* [Task objective]: Please give, exactly as they appear below, the line with "where | amount |" and every line after it through the final one, and nothing else.

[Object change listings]

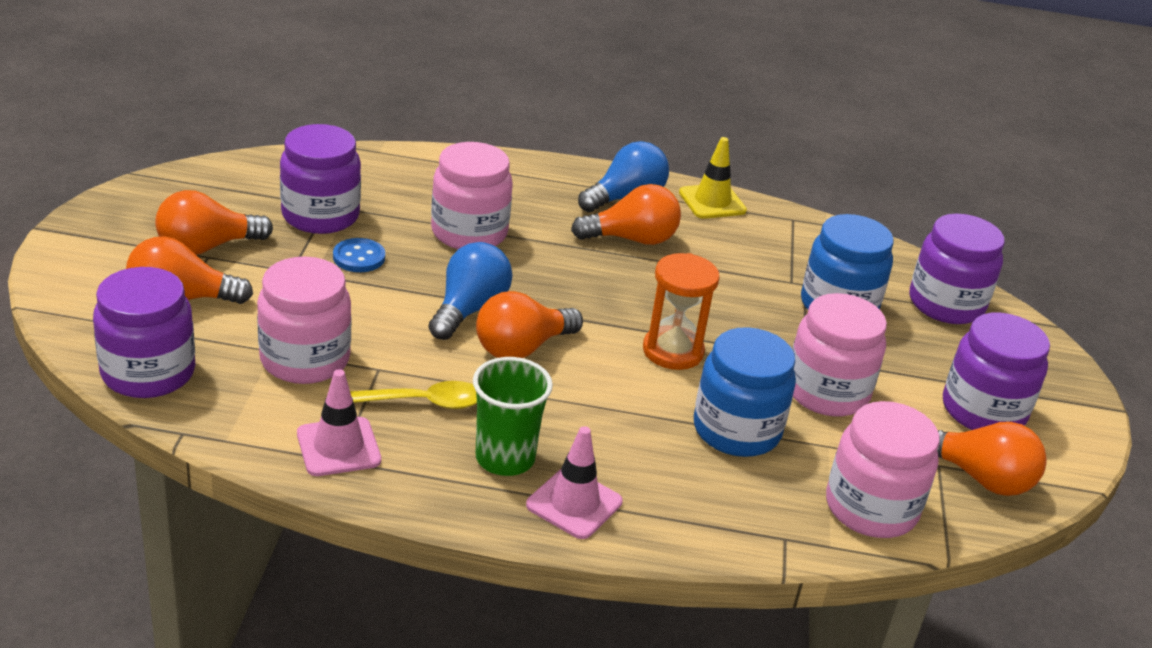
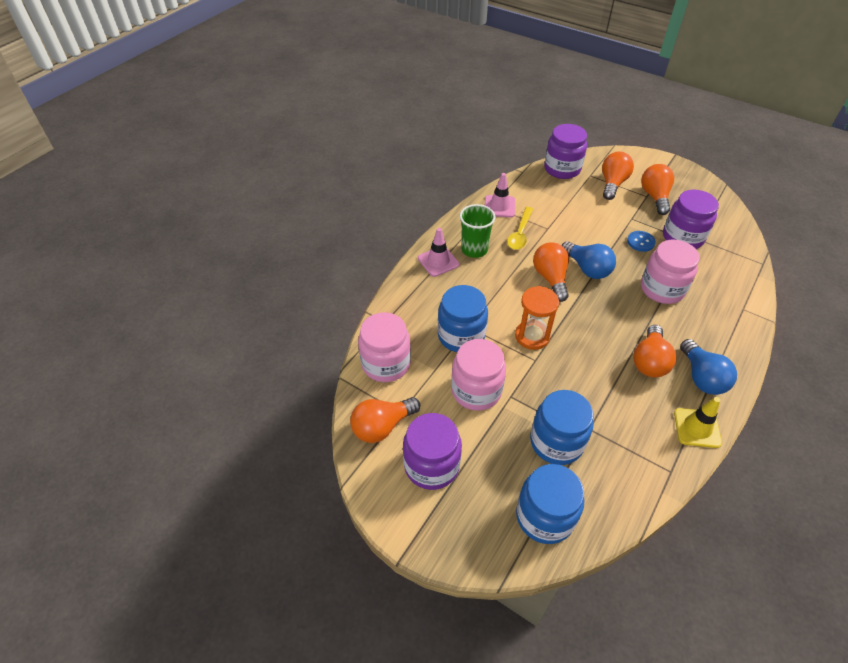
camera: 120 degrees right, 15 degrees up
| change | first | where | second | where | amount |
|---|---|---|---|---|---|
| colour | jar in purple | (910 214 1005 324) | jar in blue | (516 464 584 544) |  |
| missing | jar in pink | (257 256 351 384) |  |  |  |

* [Output]:
| change | first | where | second | where | amount |
|---|---|---|---|---|---|
| colour | jar in purple | (910 214 1005 324) | jar in blue | (516 464 584 544) |  |
| missing | jar in pink | (257 256 351 384) |  |  |  |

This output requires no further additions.